START Available data
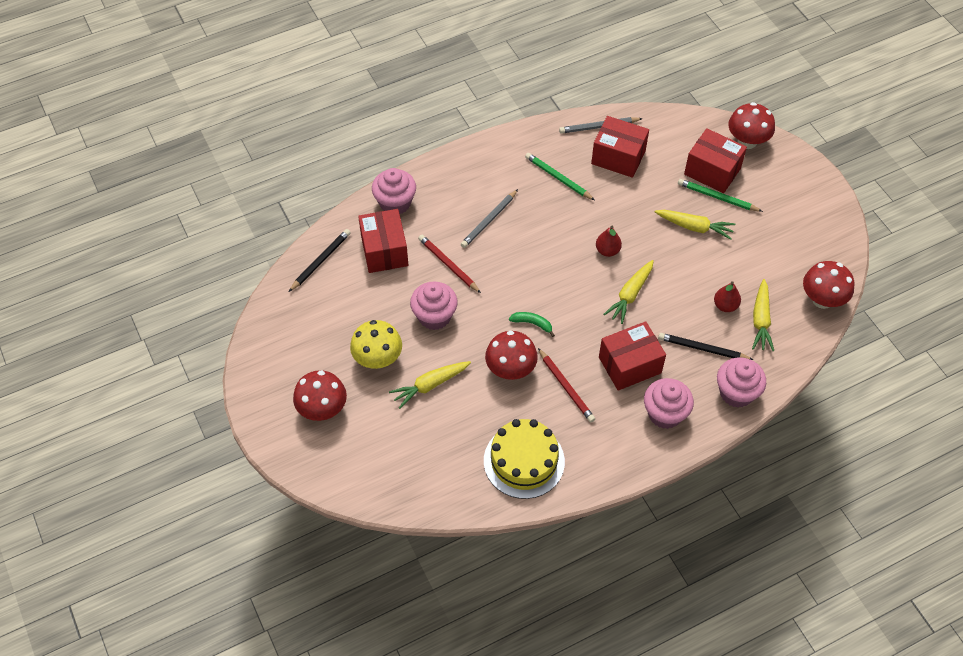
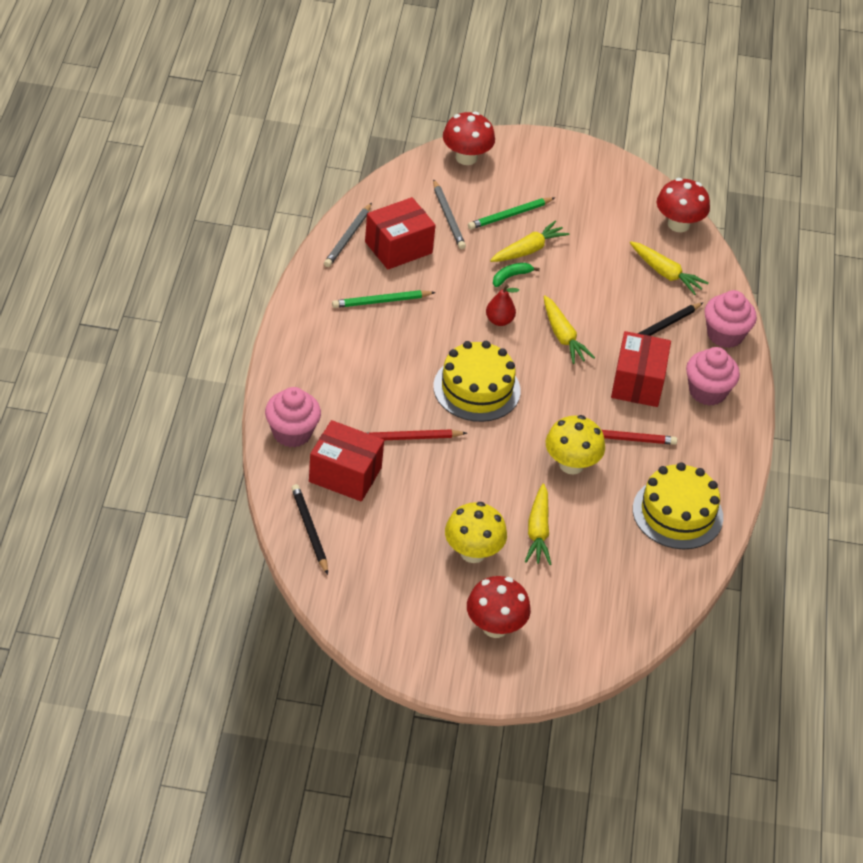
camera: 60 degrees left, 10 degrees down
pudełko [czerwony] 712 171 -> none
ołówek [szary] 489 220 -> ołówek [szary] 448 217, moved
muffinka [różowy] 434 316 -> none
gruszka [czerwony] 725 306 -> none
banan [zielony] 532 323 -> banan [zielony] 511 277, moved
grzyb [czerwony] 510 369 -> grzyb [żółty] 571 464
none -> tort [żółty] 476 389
END Available data
START Available data
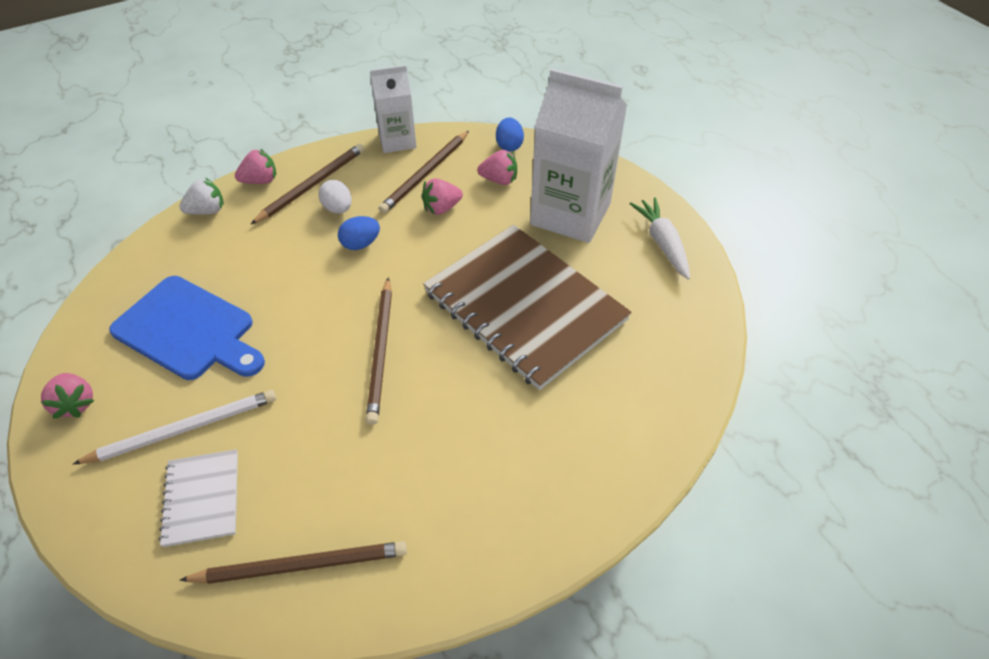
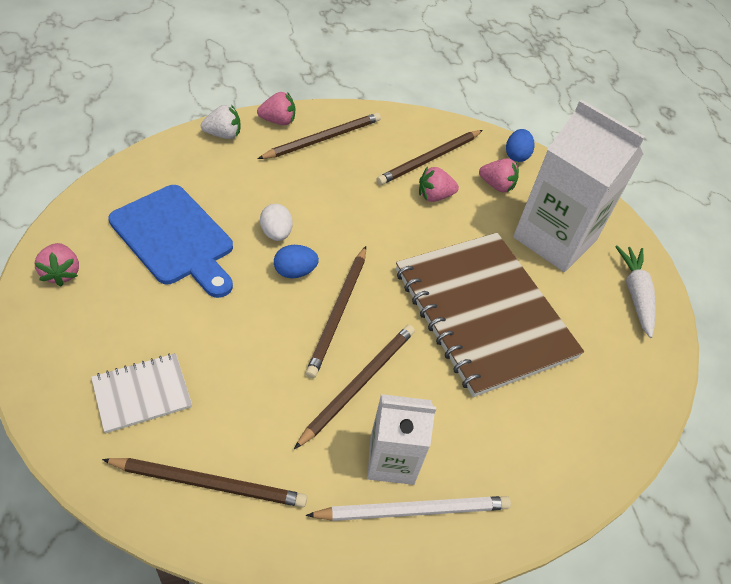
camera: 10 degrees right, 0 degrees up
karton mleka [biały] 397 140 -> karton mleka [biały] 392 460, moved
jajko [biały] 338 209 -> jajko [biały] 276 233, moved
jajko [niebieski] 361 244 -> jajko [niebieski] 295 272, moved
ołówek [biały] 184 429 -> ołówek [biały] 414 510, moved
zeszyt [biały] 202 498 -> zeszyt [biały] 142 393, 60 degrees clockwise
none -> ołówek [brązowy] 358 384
END Available data
**The problem:** Extract all lines of the records above that include "jajko".

**The completed task:**
jajko [biały] 338 209 -> jajko [biały] 276 233, moved
jajko [niebieski] 361 244 -> jajko [niebieski] 295 272, moved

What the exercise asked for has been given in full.